Work required
Leaving all pictures aside, write out the records below precisely as given.

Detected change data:
= = =

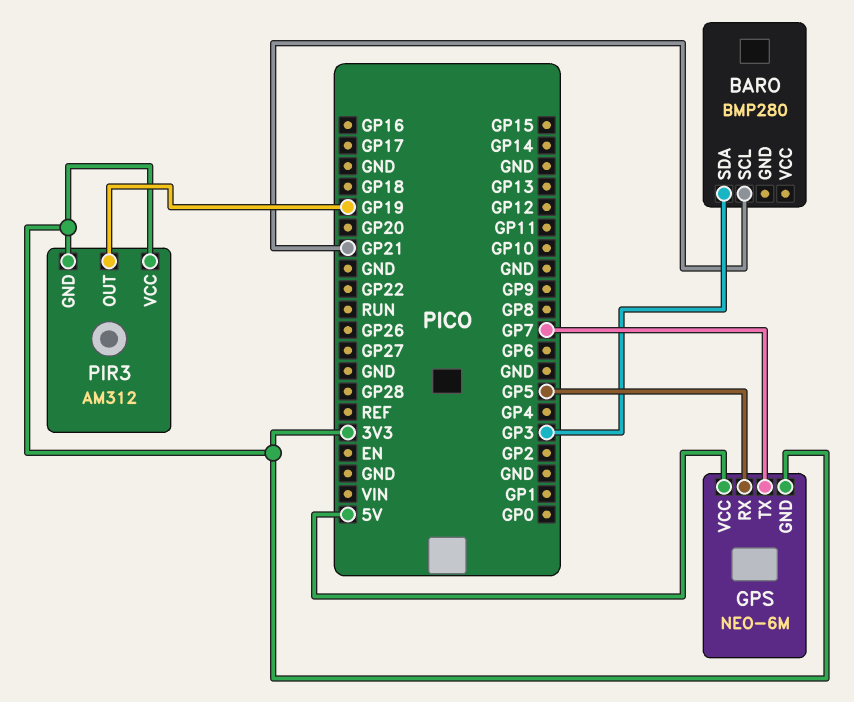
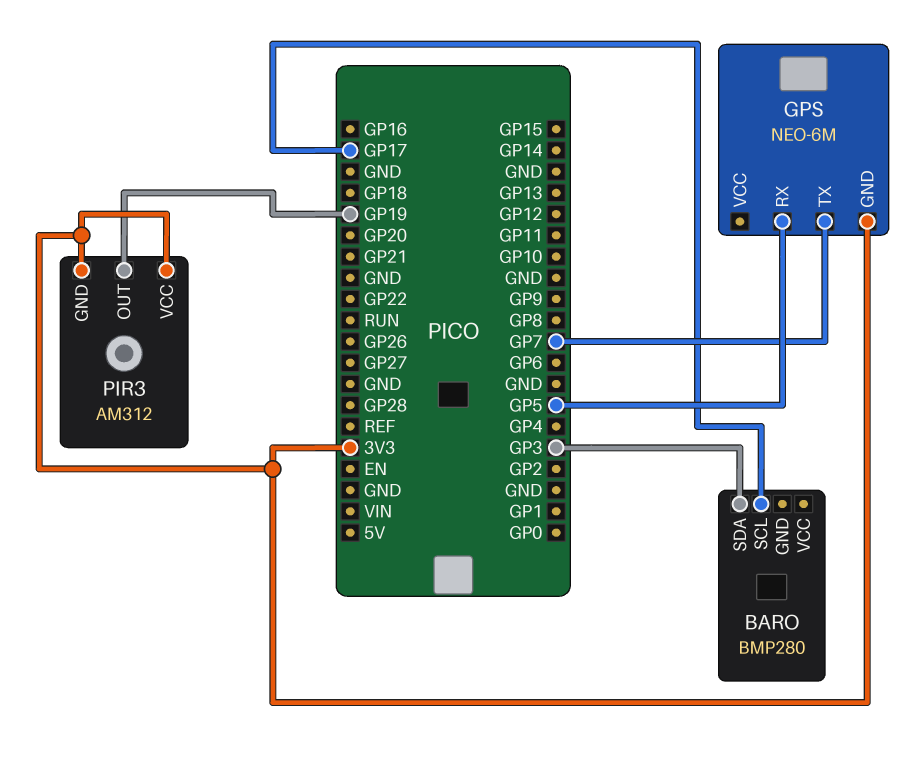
BARO pin SCL: GP21 -> GP17
GPS pin VCC: 5V -> none

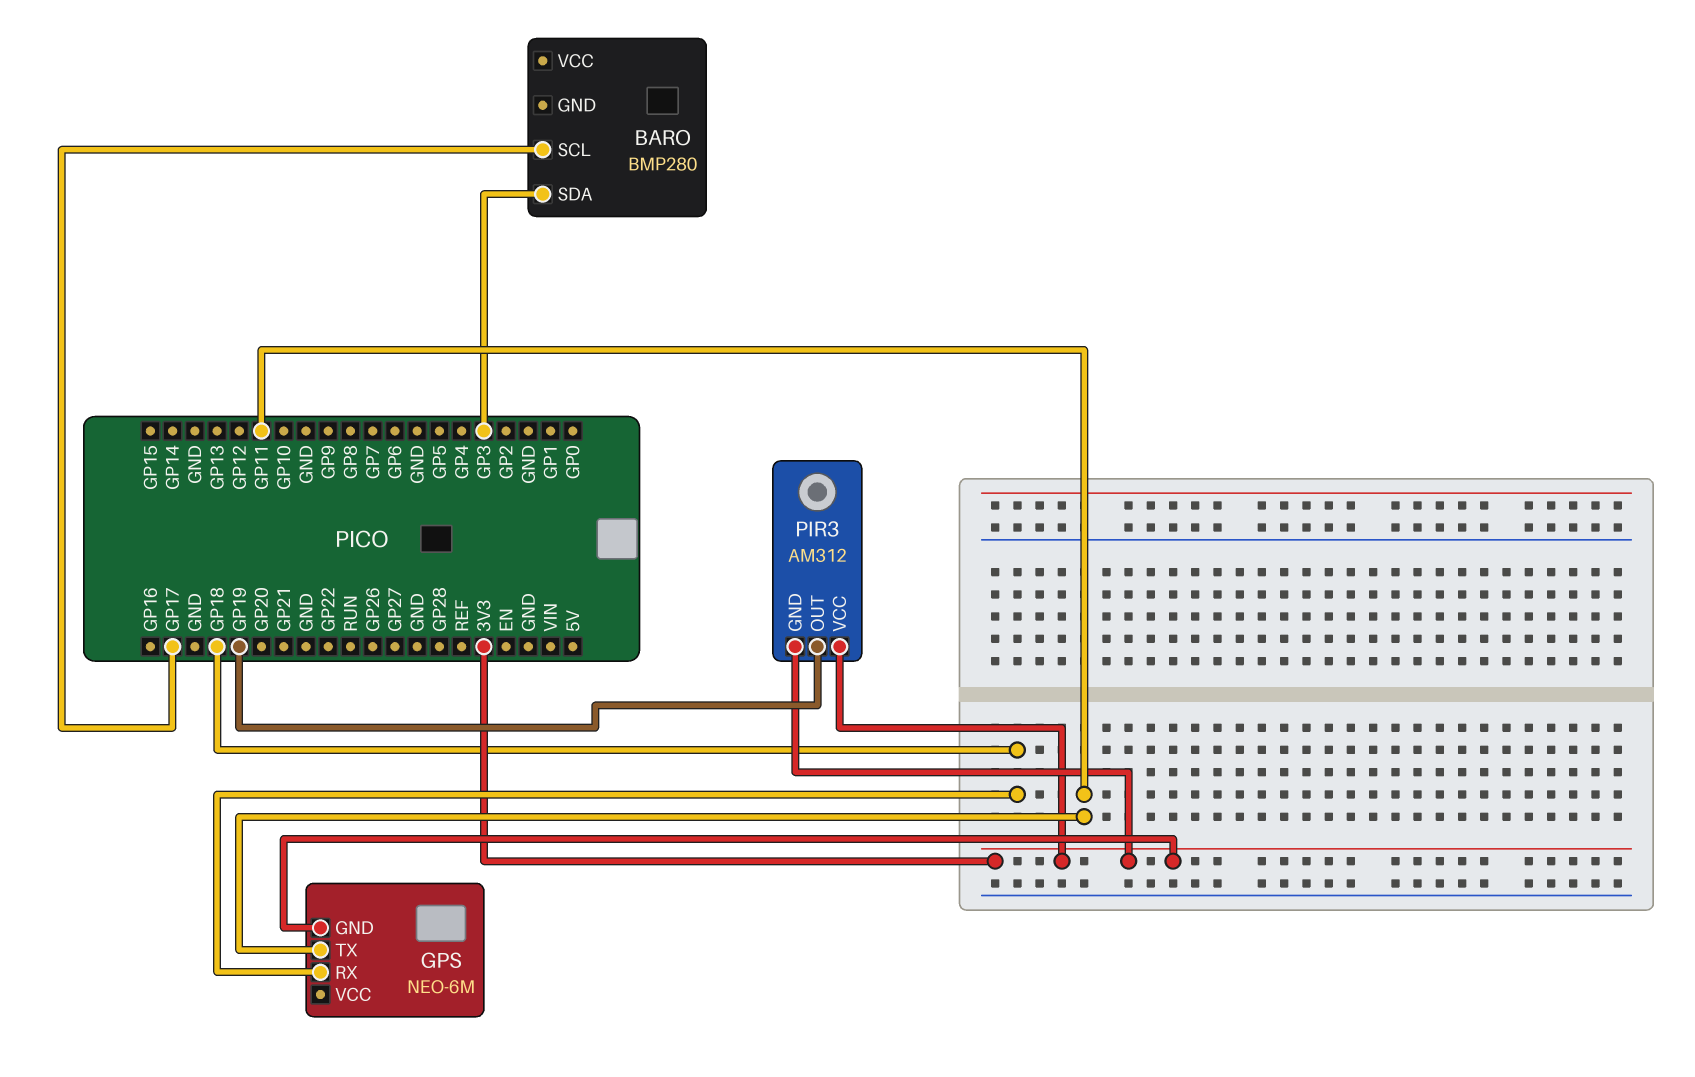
GPS pin RX: GP5 -> GP18
GPS pin TX: GP7 -> GP11

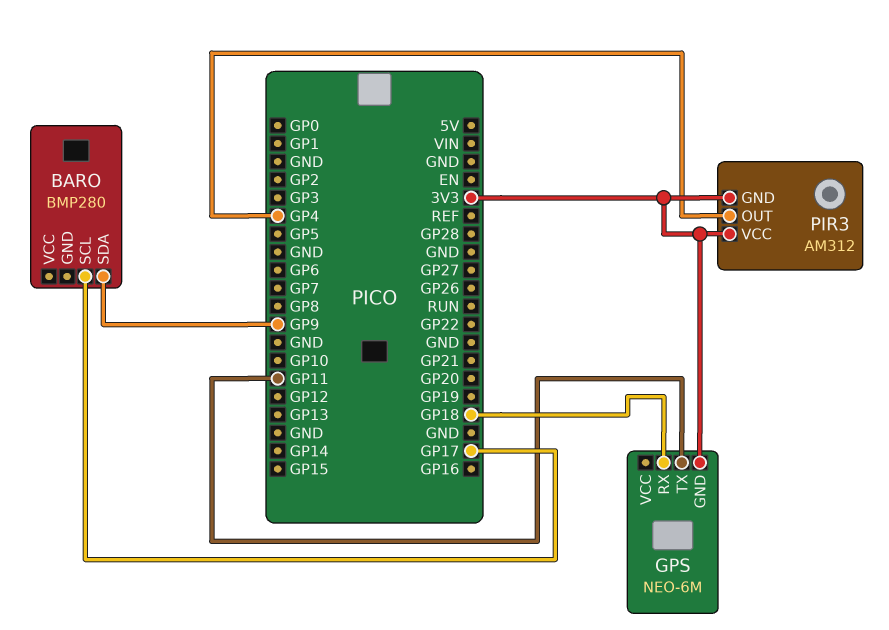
BARO pin SDA: GP3 -> GP9
PIR3 pin OUT: GP19 -> GP4

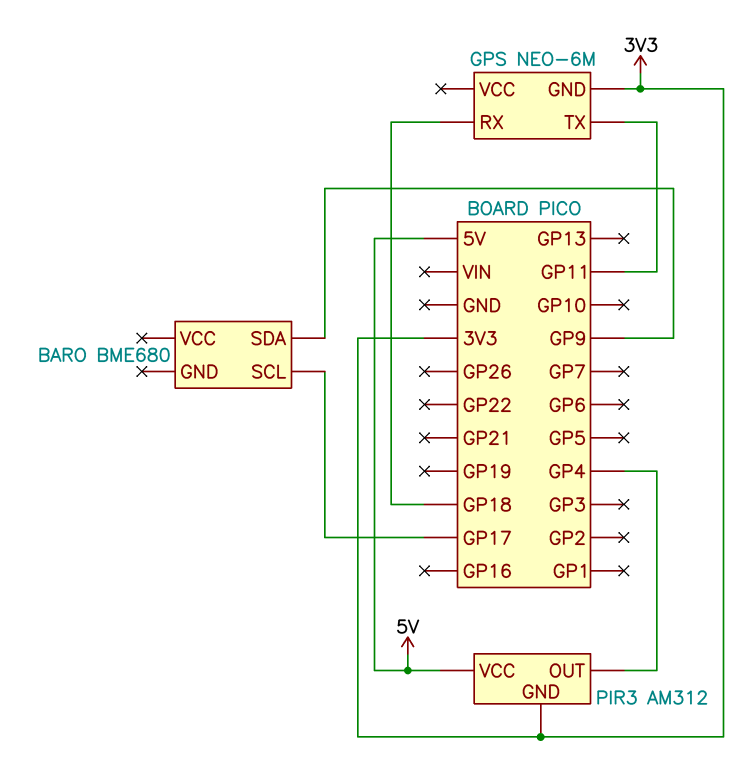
BARO: BMP280 -> BME680
PIR3 pin VCC: 3V3 -> 5V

= = =

Answer to this problem
BARO pin SCL: GP21 -> GP17
GPS pin VCC: 5V -> none

GPS pin RX: GP5 -> GP18
GPS pin TX: GP7 -> GP11

BARO pin SDA: GP3 -> GP9
PIR3 pin OUT: GP19 -> GP4

BARO: BMP280 -> BME680
PIR3 pin VCC: 3V3 -> 5V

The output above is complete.